Dataset records:
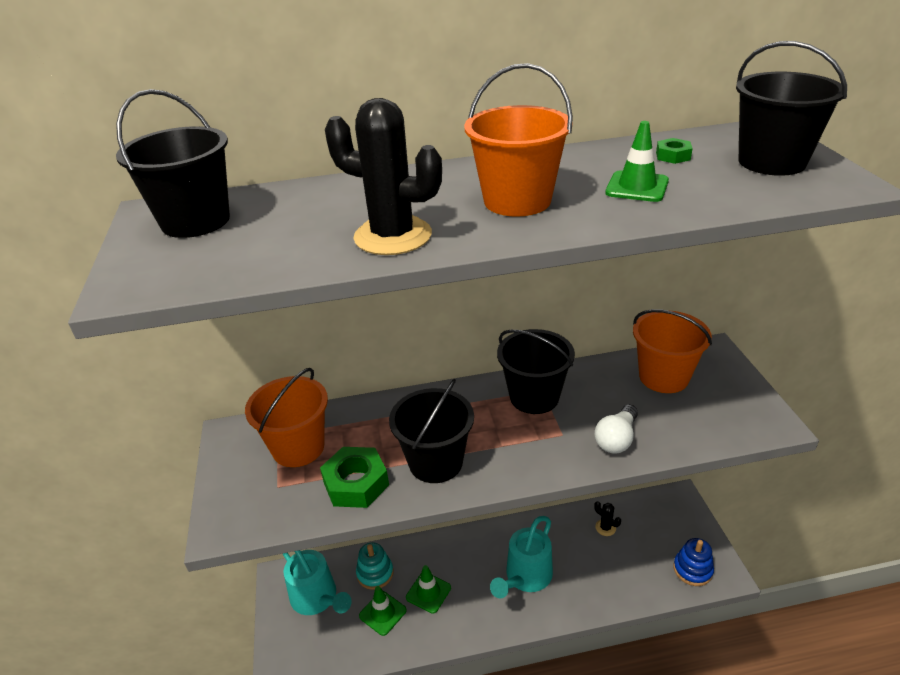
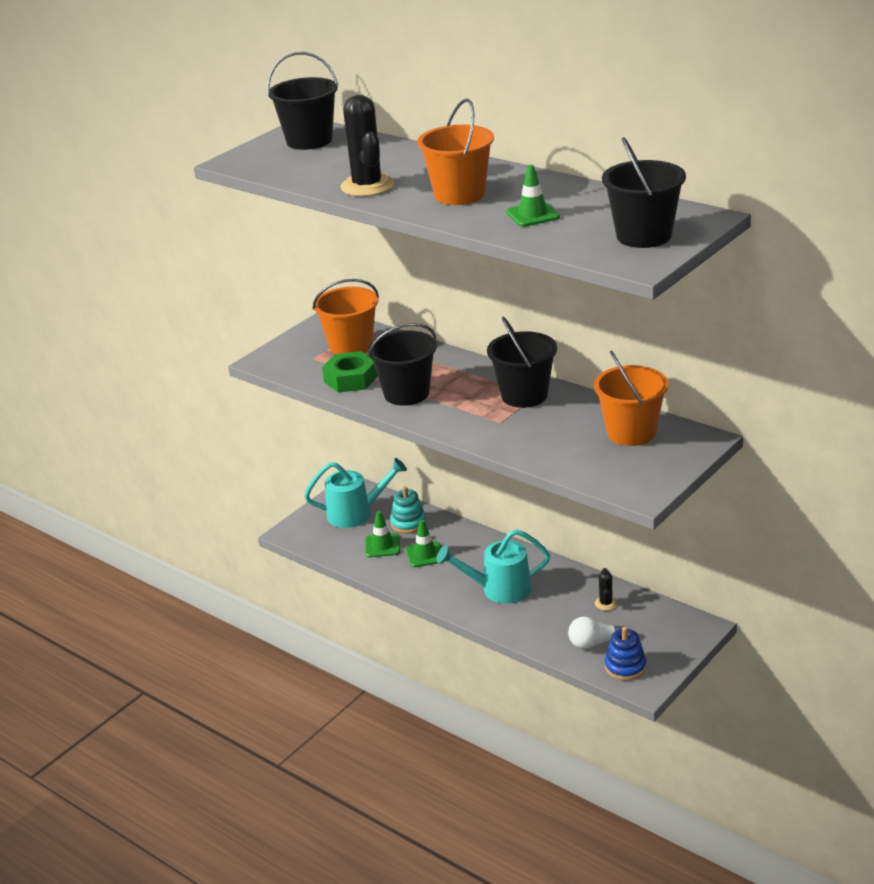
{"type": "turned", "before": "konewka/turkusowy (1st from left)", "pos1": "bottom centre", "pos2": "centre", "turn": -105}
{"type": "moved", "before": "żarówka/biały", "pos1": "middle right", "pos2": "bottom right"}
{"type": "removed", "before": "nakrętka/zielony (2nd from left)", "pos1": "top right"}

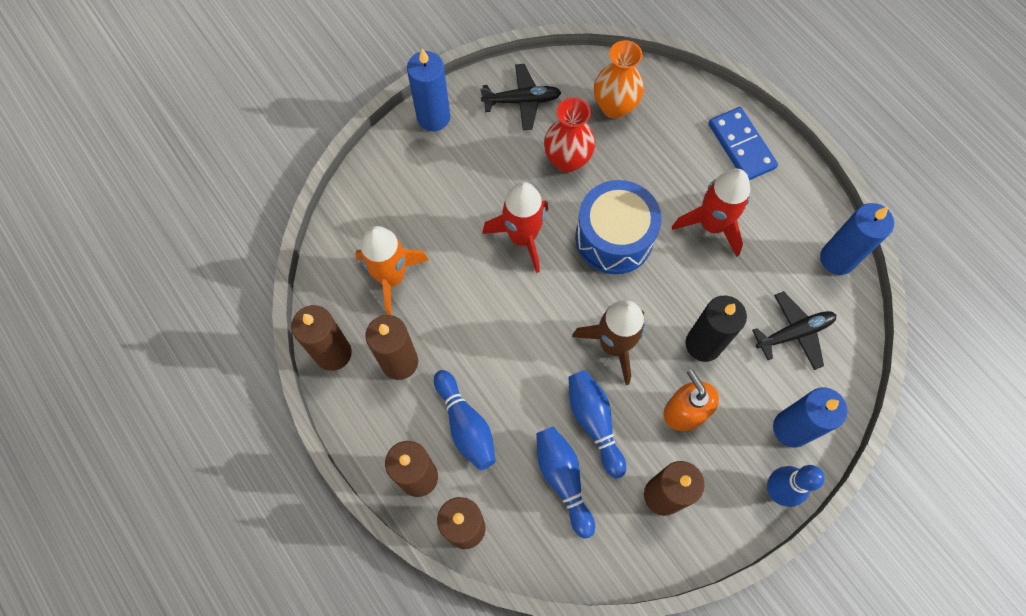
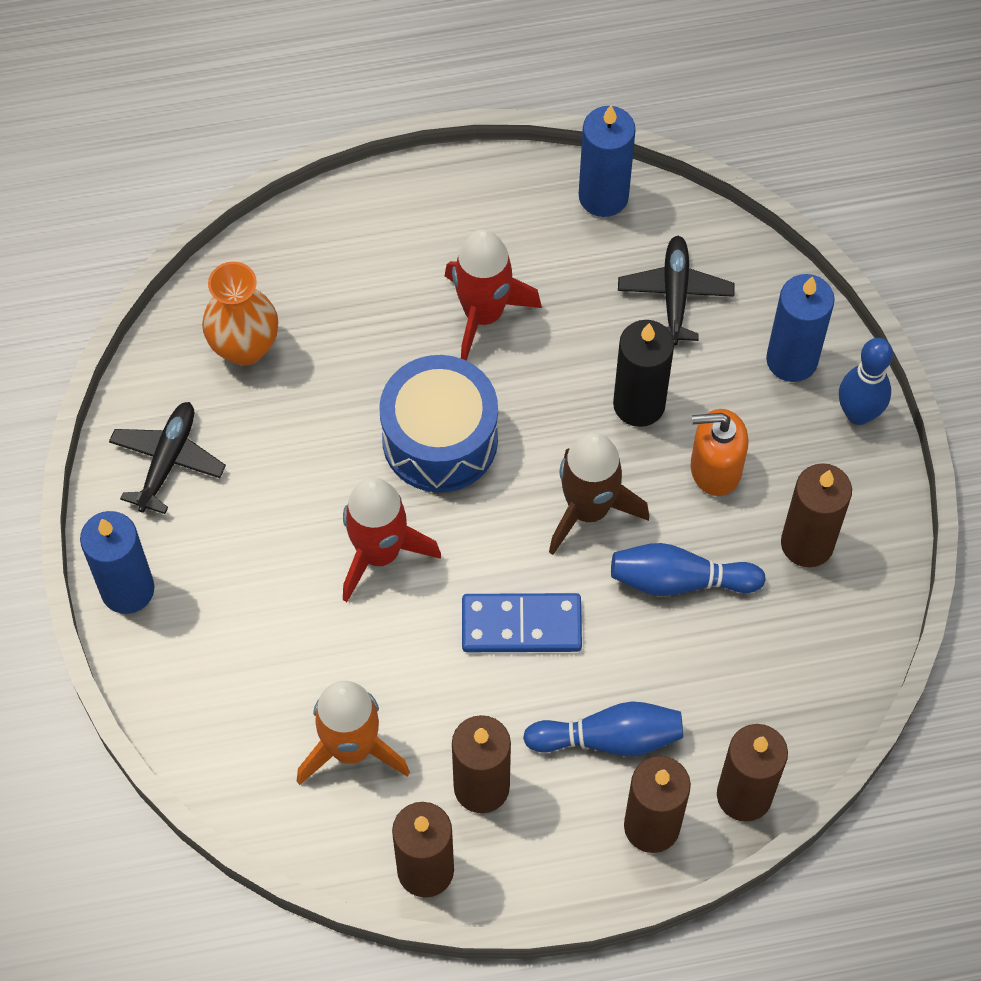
{"type": "moved", "before": "kostka domina/niebieski", "pos1": "top right", "pos2": "centre"}
{"type": "removed", "before": "kręgiel/niebieski (2nd from left)", "pos1": "bottom centre"}
{"type": "removed", "before": "wazon/czerwony", "pos1": "top centre"}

### HOW TO COMPLETE THIS TASK
Return each record exactly as given, excluding any image.

### FINISHED EXERCISE
{"type": "turned", "before": "konewka/turkusowy (1st from left)", "pos1": "bottom centre", "pos2": "centre", "turn": -105}
{"type": "moved", "before": "żarówka/biały", "pos1": "middle right", "pos2": "bottom right"}
{"type": "removed", "before": "nakrętka/zielony (2nd from left)", "pos1": "top right"}

{"type": "moved", "before": "kostka domina/niebieski", "pos1": "top right", "pos2": "centre"}
{"type": "removed", "before": "kręgiel/niebieski (2nd from left)", "pos1": "bottom centre"}
{"type": "removed", "before": "wazon/czerwony", "pos1": "top centre"}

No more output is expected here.